Output, word for word, the lines of this listing that fall between the line with "delete: teapot (grey) 169 115" and the line with "replace: teapot (white)", counting both of those lines, and no others.

* Source records:
------------------------------------
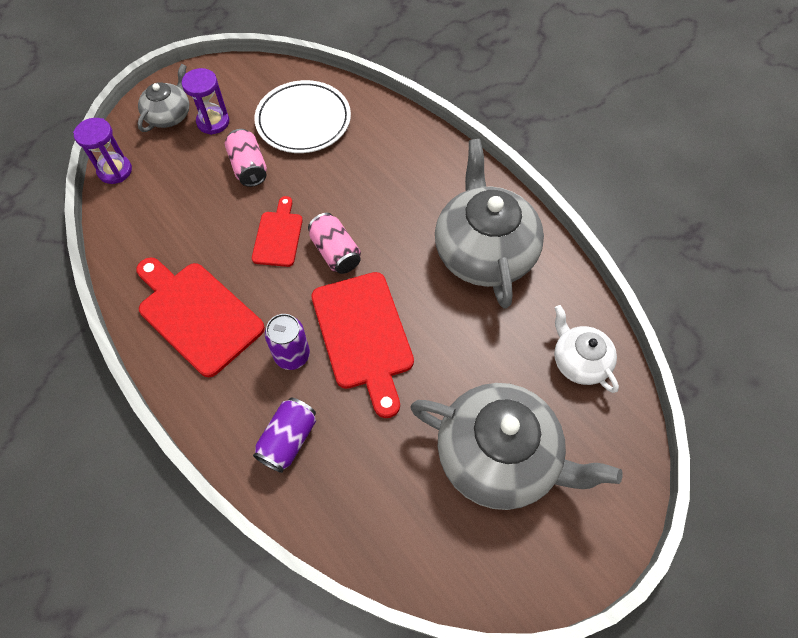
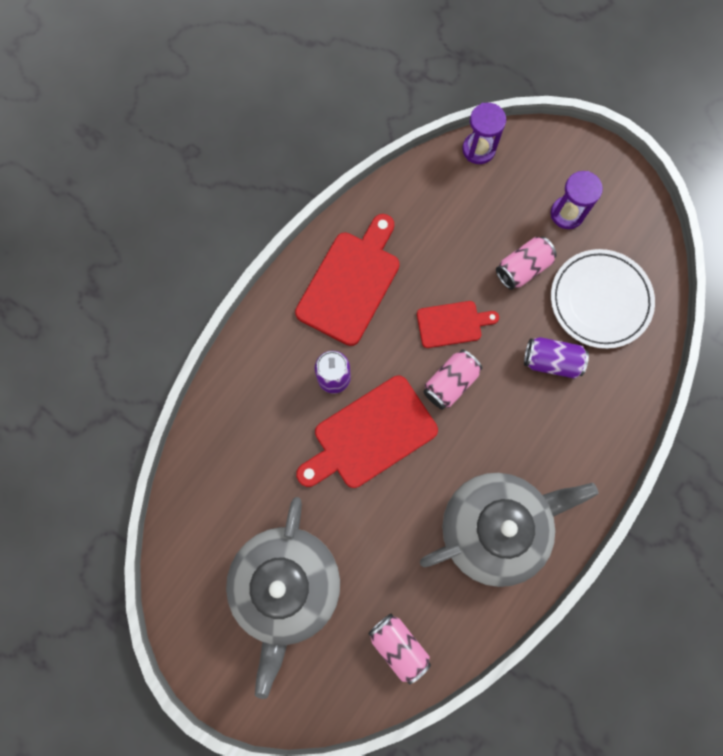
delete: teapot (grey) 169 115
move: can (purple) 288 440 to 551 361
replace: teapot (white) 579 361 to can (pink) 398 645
------------------------------------
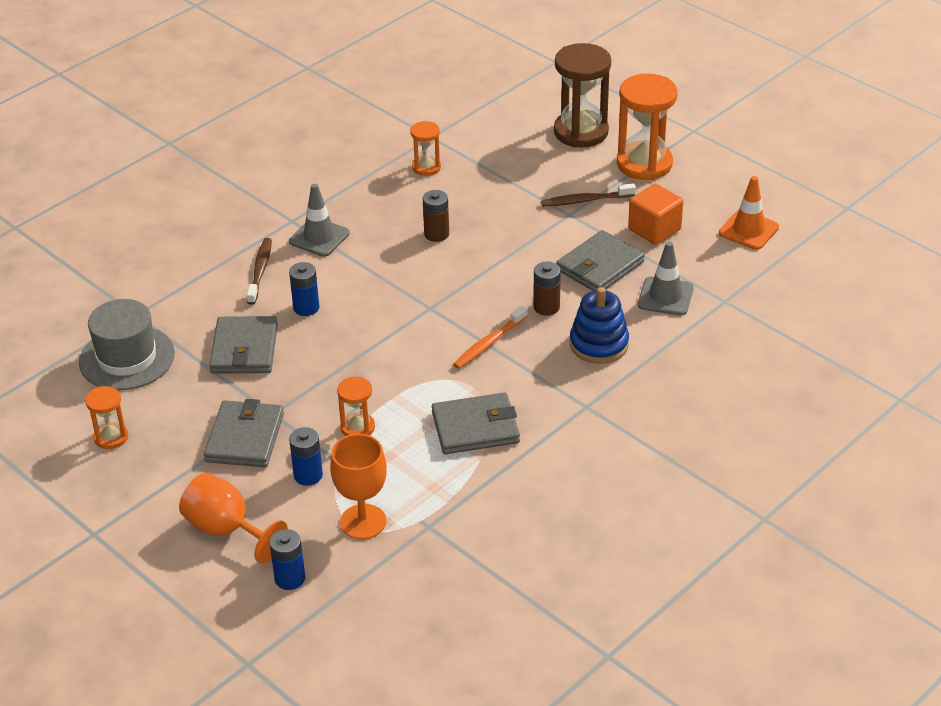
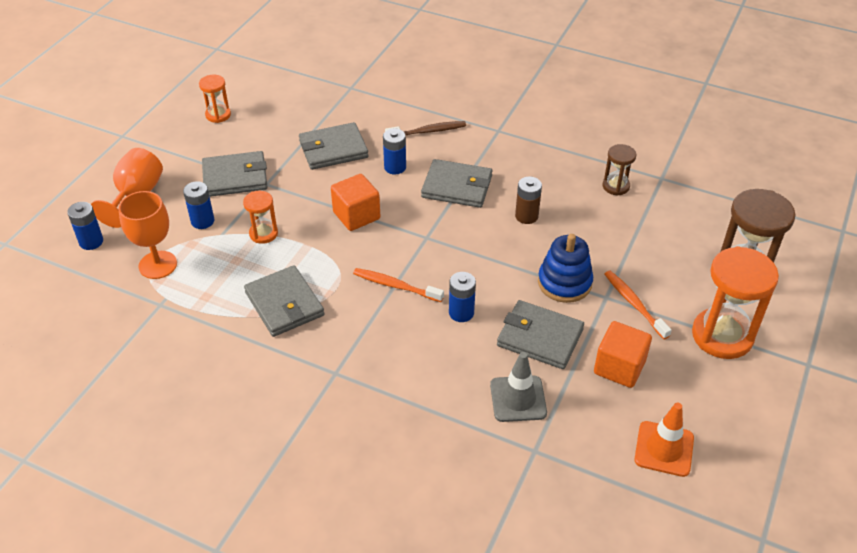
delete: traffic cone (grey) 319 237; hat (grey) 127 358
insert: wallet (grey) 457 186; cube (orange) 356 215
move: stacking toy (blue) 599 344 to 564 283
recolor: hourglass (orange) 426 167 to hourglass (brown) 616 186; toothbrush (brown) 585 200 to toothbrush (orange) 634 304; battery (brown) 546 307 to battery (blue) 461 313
------------------------------------
* Expected output:
delete: teapot (grey) 169 115
move: can (purple) 288 440 to 551 361
replace: teapot (white) 579 361 to can (pink) 398 645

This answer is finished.